### Records provided ###

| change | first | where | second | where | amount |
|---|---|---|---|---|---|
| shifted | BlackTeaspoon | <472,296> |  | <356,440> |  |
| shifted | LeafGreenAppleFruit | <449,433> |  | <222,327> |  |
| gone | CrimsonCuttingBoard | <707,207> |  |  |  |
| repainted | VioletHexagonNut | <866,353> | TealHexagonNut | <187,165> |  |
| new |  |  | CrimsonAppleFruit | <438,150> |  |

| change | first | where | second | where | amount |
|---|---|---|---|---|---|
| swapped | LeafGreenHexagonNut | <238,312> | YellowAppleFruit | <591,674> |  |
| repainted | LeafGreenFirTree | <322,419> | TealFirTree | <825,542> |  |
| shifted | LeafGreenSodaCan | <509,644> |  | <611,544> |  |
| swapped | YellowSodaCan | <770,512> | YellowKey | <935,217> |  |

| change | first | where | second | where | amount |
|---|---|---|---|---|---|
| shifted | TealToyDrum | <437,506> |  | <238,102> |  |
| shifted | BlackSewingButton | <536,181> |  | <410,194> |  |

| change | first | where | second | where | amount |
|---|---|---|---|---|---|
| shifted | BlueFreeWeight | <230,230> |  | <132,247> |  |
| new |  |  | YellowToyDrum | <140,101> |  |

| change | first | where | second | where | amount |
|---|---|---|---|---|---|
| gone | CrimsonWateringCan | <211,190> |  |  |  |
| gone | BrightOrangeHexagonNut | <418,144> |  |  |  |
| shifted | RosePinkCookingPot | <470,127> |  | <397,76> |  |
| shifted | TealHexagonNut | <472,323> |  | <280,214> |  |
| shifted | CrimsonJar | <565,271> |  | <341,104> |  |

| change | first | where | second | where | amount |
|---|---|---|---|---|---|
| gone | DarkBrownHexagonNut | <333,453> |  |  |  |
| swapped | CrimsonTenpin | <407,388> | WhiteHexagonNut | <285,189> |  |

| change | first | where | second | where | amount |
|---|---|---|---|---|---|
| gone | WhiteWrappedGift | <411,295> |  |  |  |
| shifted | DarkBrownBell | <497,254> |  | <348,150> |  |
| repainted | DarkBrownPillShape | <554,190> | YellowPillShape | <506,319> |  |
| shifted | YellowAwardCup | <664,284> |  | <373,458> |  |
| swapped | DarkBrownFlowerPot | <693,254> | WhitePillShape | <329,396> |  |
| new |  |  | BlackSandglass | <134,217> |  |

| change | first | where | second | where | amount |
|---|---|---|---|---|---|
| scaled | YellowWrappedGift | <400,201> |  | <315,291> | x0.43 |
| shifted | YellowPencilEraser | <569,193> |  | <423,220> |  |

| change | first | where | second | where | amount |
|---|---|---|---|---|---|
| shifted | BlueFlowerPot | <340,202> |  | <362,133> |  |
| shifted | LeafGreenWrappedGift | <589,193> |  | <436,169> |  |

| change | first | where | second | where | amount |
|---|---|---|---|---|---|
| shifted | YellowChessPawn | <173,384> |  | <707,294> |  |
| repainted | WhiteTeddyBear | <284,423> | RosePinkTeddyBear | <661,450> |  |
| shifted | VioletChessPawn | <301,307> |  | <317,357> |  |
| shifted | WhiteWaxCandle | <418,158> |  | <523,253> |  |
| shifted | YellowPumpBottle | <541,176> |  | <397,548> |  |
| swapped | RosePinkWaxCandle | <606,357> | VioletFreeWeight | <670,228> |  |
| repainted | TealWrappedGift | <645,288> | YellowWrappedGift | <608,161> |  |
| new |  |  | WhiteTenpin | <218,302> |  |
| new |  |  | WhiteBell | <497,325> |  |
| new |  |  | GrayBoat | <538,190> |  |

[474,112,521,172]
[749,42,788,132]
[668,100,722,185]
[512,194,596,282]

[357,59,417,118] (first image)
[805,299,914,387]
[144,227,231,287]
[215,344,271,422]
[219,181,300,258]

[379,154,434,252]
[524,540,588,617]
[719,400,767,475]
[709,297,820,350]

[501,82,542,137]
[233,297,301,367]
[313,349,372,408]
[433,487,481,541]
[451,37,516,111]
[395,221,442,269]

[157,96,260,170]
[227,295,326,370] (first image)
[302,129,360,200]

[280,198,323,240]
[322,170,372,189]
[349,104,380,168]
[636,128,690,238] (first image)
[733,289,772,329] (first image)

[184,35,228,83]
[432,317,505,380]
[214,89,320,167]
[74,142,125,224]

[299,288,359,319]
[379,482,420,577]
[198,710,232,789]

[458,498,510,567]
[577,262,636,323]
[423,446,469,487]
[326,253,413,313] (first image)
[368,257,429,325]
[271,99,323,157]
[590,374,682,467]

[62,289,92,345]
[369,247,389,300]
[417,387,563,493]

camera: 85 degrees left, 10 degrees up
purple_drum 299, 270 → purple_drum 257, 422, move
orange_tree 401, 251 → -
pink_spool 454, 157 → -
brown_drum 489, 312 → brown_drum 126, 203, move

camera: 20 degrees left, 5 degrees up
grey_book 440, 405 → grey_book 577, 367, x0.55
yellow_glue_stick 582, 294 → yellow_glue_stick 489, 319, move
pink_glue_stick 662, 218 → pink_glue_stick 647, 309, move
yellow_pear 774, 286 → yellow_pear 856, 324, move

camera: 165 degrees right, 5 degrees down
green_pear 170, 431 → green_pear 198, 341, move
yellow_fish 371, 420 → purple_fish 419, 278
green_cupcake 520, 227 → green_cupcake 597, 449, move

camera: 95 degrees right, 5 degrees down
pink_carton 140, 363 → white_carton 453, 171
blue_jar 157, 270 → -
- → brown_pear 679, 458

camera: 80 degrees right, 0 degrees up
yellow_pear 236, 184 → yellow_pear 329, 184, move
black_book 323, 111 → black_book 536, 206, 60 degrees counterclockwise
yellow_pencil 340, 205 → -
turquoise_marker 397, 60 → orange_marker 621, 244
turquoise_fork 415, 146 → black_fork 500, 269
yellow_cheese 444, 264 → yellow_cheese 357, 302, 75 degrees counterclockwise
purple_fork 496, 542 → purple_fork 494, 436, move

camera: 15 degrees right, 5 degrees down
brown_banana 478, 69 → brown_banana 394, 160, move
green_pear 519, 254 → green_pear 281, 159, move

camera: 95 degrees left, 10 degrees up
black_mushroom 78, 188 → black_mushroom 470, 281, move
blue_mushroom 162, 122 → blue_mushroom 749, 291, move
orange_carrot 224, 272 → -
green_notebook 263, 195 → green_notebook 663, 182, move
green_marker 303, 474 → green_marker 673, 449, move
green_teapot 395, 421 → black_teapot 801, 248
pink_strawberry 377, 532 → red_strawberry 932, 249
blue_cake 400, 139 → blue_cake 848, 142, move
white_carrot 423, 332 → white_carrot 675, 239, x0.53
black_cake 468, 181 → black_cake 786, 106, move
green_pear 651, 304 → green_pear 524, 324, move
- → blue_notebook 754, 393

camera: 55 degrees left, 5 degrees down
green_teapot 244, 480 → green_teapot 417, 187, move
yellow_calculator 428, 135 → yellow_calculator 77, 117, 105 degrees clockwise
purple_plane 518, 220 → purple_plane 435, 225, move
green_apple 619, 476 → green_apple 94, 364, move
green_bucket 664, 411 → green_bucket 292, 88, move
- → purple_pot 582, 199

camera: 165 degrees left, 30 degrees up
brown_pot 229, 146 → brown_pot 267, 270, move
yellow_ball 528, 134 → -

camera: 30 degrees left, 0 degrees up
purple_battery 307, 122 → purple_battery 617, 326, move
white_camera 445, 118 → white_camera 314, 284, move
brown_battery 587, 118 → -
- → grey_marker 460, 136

###

### About this task
Every entry above should be written out again, precisely.

### Solution
| change | first | where | second | where | amount |
|---|---|---|---|---|---|
| shifted | BlackTeaspoon | <472,296> |  | <356,440> |  |
| shifted | LeafGreenAppleFruit | <449,433> |  | <222,327> |  |
| gone | CrimsonCuttingBoard | <707,207> |  |  |  |
| repainted | VioletHexagonNut | <866,353> | TealHexagonNut | <187,165> |  |
| new |  |  | CrimsonAppleFruit | <438,150> |  |

| change | first | where | second | where | amount |
|---|---|---|---|---|---|
| swapped | LeafGreenHexagonNut | <238,312> | YellowAppleFruit | <591,674> |  |
| repainted | LeafGreenFirTree | <322,419> | TealFirTree | <825,542> |  |
| shifted | LeafGreenSodaCan | <509,644> |  | <611,544> |  |
| swapped | YellowSodaCan | <770,512> | YellowKey | <935,217> |  |

| change | first | where | second | where | amount |
|---|---|---|---|---|---|
| shifted | TealToyDrum | <437,506> |  | <238,102> |  |
| shifted | BlackSewingButton | <536,181> |  | <410,194> |  |

| change | first | where | second | where | amount |
|---|---|---|---|---|---|
| shifted | BlueFreeWeight | <230,230> |  | <132,247> |  |
| new |  |  | YellowToyDrum | <140,101> |  |

| change | first | where | second | where | amount |
|---|---|---|---|---|---|
| gone | CrimsonWateringCan | <211,190> |  |  |  |
| gone | BrightOrangeHexagonNut | <418,144> |  |  |  |
| shifted | RosePinkCookingPot | <470,127> |  | <397,76> |  |
| shifted | TealHexagonNut | <472,323> |  | <280,214> |  |
| shifted | CrimsonJar | <565,271> |  | <341,104> |  |

| change | first | where | second | where | amount |
|---|---|---|---|---|---|
| gone | DarkBrownHexagonNut | <333,453> |  |  |  |
| swapped | CrimsonTenpin | <407,388> | WhiteHexagonNut | <285,189> |  |

| change | first | where | second | where | amount |
|---|---|---|---|---|---|
| gone | WhiteWrappedGift | <411,295> |  |  |  |
| shifted | DarkBrownBell | <497,254> |  | <348,150> |  |
| repainted | DarkBrownPillShape | <554,190> | YellowPillShape | <506,319> |  |
| shifted | YellowAwardCup | <664,284> |  | <373,458> |  |
| swapped | DarkBrownFlowerPot | <693,254> | WhitePillShape | <329,396> |  |
| new |  |  | BlackSandglass | <134,217> |  |

| change | first | where | second | where | amount |
|---|---|---|---|---|---|
| scaled | YellowWrappedGift | <400,201> |  | <315,291> | x0.43 |
| shifted | YellowPencilEraser | <569,193> |  | <423,220> |  |

| change | first | where | second | where | amount |
|---|---|---|---|---|---|
| shifted | BlueFlowerPot | <340,202> |  | <362,133> |  |
| shifted | LeafGreenWrappedGift | <589,193> |  | <436,169> |  |

| change | first | where | second | where | amount |
|---|---|---|---|---|---|
| shifted | YellowChessPawn | <173,384> |  | <707,294> |  |
| repainted | WhiteTeddyBear | <284,423> | RosePinkTeddyBear | <661,450> |  |
| shifted | VioletChessPawn | <301,307> |  | <317,357> |  |
| shifted | WhiteWaxCandle | <418,158> |  | <523,253> |  |
| shifted | YellowPumpBottle | <541,176> |  | <397,548> |  |
| swapped | RosePinkWaxCandle | <606,357> | VioletFreeWeight | <670,228> |  |
| repainted | TealWrappedGift | <645,288> | YellowWrappedGift | <608,161> |  |
| new |  |  | WhiteTenpin | <218,302> |  |
| new |  |  | WhiteBell | <497,325> |  |
| new |  |  | GrayBoat | <538,190> |  |

[474,112,521,172]
[749,42,788,132]
[668,100,722,185]
[512,194,596,282]

[357,59,417,118] (first image)
[805,299,914,387]
[144,227,231,287]
[215,344,271,422]
[219,181,300,258]

[379,154,434,252]
[524,540,588,617]
[719,400,767,475]
[709,297,820,350]

[501,82,542,137]
[233,297,301,367]
[313,349,372,408]
[433,487,481,541]
[451,37,516,111]
[395,221,442,269]

[157,96,260,170]
[227,295,326,370] (first image)
[302,129,360,200]

[280,198,323,240]
[322,170,372,189]
[349,104,380,168]
[636,128,690,238] (first image)
[733,289,772,329] (first image)

[184,35,228,83]
[432,317,505,380]
[214,89,320,167]
[74,142,125,224]

[299,288,359,319]
[379,482,420,577]
[198,710,232,789]

[458,498,510,567]
[577,262,636,323]
[423,446,469,487]
[326,253,413,313] (first image)
[368,257,429,325]
[271,99,323,157]
[590,374,682,467]

[62,289,92,345]
[369,247,389,300]
[417,387,563,493]

camera: 85 degrees left, 10 degrees up
purple_drum 299, 270 → purple_drum 257, 422, move
orange_tree 401, 251 → -
pink_spool 454, 157 → -
brown_drum 489, 312 → brown_drum 126, 203, move

camera: 20 degrees left, 5 degrees up
grey_book 440, 405 → grey_book 577, 367, x0.55
yellow_glue_stick 582, 294 → yellow_glue_stick 489, 319, move
pink_glue_stick 662, 218 → pink_glue_stick 647, 309, move
yellow_pear 774, 286 → yellow_pear 856, 324, move

camera: 165 degrees right, 5 degrees down
green_pear 170, 431 → green_pear 198, 341, move
yellow_fish 371, 420 → purple_fish 419, 278
green_cupcake 520, 227 → green_cupcake 597, 449, move

camera: 95 degrees right, 5 degrees down
pink_carton 140, 363 → white_carton 453, 171
blue_jar 157, 270 → -
- → brown_pear 679, 458

camera: 80 degrees right, 0 degrees up
yellow_pear 236, 184 → yellow_pear 329, 184, move
black_book 323, 111 → black_book 536, 206, 60 degrees counterclockwise
yellow_pencil 340, 205 → -
turquoise_marker 397, 60 → orange_marker 621, 244
turquoise_fork 415, 146 → black_fork 500, 269
yellow_cheese 444, 264 → yellow_cheese 357, 302, 75 degrees counterclockwise
purple_fork 496, 542 → purple_fork 494, 436, move

camera: 15 degrees right, 5 degrees down
brown_banana 478, 69 → brown_banana 394, 160, move
green_pear 519, 254 → green_pear 281, 159, move

camera: 95 degrees left, 10 degrees up
black_mushroom 78, 188 → black_mushroom 470, 281, move
blue_mushroom 162, 122 → blue_mushroom 749, 291, move
orange_carrot 224, 272 → -
green_notebook 263, 195 → green_notebook 663, 182, move
green_marker 303, 474 → green_marker 673, 449, move
green_teapot 395, 421 → black_teapot 801, 248
pink_strawberry 377, 532 → red_strawberry 932, 249
blue_cake 400, 139 → blue_cake 848, 142, move
white_carrot 423, 332 → white_carrot 675, 239, x0.53
black_cake 468, 181 → black_cake 786, 106, move
green_pear 651, 304 → green_pear 524, 324, move
- → blue_notebook 754, 393

camera: 55 degrees left, 5 degrees down
green_teapot 244, 480 → green_teapot 417, 187, move
yellow_calculator 428, 135 → yellow_calculator 77, 117, 105 degrees clockwise
purple_plane 518, 220 → purple_plane 435, 225, move
green_apple 619, 476 → green_apple 94, 364, move
green_bucket 664, 411 → green_bucket 292, 88, move
- → purple_pot 582, 199

camera: 165 degrees left, 30 degrees up
brown_pot 229, 146 → brown_pot 267, 270, move
yellow_ball 528, 134 → -

camera: 30 degrees left, 0 degrees up
purple_battery 307, 122 → purple_battery 617, 326, move
white_camera 445, 118 → white_camera 314, 284, move
brown_battery 587, 118 → -
- → grey_marker 460, 136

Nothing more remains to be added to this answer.